*** Task material Section Begins ***

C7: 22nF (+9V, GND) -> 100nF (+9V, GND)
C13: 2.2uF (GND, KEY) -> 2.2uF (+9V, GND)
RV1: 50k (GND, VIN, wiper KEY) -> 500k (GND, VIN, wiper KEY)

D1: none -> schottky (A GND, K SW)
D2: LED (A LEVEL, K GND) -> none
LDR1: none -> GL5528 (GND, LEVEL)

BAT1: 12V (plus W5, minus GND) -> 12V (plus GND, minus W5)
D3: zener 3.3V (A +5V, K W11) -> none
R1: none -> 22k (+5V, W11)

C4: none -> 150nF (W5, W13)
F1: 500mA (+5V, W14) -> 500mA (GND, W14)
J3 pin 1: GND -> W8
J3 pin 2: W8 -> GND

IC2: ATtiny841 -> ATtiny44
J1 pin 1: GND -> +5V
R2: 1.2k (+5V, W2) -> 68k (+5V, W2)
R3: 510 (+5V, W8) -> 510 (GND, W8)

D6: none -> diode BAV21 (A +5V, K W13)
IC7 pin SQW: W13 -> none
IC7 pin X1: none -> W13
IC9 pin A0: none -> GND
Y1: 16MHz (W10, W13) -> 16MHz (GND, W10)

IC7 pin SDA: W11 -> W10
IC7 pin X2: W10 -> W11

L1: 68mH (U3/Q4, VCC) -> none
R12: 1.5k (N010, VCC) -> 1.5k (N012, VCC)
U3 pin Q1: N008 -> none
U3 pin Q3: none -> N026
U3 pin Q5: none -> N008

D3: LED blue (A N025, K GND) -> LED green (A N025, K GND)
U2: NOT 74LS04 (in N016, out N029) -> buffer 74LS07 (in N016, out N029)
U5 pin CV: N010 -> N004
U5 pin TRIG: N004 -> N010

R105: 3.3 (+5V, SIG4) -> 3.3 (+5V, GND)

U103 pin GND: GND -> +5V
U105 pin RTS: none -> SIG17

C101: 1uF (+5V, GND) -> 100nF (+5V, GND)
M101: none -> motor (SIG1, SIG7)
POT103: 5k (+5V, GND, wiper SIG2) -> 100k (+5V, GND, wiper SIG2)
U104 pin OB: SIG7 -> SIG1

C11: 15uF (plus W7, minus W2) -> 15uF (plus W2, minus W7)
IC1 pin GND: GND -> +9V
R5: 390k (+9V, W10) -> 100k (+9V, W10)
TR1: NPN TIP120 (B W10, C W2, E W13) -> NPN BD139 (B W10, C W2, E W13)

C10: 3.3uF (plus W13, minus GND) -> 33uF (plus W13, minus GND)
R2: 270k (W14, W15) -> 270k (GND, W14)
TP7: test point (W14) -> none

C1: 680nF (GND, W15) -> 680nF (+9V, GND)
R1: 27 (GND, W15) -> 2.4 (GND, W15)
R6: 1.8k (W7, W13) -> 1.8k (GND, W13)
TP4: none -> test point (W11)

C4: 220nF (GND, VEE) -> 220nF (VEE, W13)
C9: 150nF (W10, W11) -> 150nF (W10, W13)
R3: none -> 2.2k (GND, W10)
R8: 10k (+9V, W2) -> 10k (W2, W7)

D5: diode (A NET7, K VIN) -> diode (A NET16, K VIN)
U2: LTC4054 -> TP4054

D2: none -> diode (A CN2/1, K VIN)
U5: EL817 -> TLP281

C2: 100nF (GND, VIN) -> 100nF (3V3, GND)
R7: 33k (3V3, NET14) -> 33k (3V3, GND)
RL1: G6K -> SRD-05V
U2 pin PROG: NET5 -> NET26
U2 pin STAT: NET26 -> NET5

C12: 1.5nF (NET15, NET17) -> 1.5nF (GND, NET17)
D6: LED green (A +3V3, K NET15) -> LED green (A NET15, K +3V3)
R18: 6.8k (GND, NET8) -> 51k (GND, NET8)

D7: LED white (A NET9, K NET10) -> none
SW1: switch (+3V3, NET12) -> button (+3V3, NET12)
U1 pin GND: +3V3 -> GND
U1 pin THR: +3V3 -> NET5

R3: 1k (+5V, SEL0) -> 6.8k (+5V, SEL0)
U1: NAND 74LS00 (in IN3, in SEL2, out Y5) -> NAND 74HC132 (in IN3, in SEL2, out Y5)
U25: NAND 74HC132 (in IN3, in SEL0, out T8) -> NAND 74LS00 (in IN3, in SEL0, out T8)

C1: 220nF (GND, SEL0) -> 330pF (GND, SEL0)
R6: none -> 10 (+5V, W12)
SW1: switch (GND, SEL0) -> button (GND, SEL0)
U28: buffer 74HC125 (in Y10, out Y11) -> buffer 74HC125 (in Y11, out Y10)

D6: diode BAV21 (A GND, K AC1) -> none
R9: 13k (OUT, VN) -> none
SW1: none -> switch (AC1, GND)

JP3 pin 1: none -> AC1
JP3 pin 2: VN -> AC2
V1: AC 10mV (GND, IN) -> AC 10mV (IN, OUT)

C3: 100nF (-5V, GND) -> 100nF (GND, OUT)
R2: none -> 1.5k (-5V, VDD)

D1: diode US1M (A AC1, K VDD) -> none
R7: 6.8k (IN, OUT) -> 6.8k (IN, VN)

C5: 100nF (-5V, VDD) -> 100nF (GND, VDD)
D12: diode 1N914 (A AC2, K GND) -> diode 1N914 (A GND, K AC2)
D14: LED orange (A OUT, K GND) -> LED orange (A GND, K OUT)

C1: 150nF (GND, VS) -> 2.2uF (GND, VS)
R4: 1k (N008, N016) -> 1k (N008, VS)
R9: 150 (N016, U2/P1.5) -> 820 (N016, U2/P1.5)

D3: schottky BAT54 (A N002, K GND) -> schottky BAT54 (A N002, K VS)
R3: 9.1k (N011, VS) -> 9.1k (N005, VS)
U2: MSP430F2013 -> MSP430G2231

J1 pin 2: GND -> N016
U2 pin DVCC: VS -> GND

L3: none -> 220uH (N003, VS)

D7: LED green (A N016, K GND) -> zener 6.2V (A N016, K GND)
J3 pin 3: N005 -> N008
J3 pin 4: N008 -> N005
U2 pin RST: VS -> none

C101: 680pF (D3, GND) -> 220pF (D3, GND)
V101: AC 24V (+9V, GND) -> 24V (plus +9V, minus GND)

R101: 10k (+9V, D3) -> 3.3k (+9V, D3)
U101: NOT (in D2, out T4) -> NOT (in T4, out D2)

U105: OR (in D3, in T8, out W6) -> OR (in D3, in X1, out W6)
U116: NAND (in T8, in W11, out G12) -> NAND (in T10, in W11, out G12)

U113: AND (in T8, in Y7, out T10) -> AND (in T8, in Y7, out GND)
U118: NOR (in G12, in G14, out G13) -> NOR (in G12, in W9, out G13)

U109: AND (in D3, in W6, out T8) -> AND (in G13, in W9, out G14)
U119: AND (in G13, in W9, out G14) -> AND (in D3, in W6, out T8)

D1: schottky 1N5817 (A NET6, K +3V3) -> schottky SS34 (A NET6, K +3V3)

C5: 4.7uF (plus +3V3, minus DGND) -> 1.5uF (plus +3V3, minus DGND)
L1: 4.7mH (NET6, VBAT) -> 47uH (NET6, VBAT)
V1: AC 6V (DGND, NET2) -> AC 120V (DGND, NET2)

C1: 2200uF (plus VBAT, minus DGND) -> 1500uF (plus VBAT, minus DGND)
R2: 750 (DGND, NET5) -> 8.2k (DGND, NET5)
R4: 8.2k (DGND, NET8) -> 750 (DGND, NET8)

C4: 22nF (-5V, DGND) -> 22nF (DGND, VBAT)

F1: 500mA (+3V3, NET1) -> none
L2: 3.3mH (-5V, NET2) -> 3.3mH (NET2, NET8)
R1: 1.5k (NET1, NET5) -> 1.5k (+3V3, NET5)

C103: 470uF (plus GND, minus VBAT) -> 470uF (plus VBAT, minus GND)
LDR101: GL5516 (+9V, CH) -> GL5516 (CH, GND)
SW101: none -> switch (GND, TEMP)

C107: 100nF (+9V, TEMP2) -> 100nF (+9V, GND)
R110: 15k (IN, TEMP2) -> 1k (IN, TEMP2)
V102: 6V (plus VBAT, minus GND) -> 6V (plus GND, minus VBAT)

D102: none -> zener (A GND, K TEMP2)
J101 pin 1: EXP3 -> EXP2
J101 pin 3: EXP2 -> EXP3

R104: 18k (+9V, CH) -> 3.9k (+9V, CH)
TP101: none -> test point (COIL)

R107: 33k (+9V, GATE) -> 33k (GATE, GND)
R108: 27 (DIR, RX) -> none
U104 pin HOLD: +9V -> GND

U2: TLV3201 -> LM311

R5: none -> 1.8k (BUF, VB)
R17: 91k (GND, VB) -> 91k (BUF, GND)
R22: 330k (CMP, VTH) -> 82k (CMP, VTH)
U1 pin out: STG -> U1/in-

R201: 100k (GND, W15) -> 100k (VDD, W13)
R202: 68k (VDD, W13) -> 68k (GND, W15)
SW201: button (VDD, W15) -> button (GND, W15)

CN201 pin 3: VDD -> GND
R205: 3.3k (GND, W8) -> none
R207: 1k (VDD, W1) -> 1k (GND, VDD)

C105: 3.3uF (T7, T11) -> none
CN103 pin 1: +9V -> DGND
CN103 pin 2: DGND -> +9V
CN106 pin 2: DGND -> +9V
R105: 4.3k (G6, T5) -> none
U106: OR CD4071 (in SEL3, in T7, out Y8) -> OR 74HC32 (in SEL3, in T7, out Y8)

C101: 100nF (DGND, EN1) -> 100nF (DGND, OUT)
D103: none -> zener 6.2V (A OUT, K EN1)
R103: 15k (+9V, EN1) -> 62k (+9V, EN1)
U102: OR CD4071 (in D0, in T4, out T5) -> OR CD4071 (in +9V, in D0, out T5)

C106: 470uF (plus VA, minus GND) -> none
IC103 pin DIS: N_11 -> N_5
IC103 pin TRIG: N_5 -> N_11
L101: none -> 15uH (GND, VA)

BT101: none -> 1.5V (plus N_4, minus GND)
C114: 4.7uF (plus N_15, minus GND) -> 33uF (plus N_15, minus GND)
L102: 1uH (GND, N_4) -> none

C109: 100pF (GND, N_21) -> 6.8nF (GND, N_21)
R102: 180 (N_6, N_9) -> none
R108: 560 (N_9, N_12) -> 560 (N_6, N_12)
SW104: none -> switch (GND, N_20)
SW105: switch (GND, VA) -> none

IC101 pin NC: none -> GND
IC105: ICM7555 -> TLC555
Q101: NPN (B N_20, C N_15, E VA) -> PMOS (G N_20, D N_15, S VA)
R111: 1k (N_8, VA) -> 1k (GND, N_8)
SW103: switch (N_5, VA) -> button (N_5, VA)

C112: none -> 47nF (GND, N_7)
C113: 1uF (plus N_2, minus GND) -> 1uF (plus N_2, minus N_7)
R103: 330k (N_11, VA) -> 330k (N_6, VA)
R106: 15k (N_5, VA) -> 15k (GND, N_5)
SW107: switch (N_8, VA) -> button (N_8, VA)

*** Task material Section Ends ***

Work instructions:
Please, from the entries above, set down exactly the lines from the one containing "IC7 pin SDA: W11 -> W10" through the one containing "TR1: NPN TIP120", and only those.

Written solution:
IC7 pin SDA: W11 -> W10
IC7 pin X2: W10 -> W11

L1: 68mH (U3/Q4, VCC) -> none
R12: 1.5k (N010, VCC) -> 1.5k (N012, VCC)
U3 pin Q1: N008 -> none
U3 pin Q3: none -> N026
U3 pin Q5: none -> N008

D3: LED blue (A N025, K GND) -> LED green (A N025, K GND)
U2: NOT 74LS04 (in N016, out N029) -> buffer 74LS07 (in N016, out N029)
U5 pin CV: N010 -> N004
U5 pin TRIG: N004 -> N010

R105: 3.3 (+5V, SIG4) -> 3.3 (+5V, GND)

U103 pin GND: GND -> +5V
U105 pin RTS: none -> SIG17

C101: 1uF (+5V, GND) -> 100nF (+5V, GND)
M101: none -> motor (SIG1, SIG7)
POT103: 5k (+5V, GND, wiper SIG2) -> 100k (+5V, GND, wiper SIG2)
U104 pin OB: SIG7 -> SIG1

C11: 15uF (plus W7, minus W2) -> 15uF (plus W2, minus W7)
IC1 pin GND: GND -> +9V
R5: 390k (+9V, W10) -> 100k (+9V, W10)
TR1: NPN TIP120 (B W10, C W2, E W13) -> NPN BD139 (B W10, C W2, E W13)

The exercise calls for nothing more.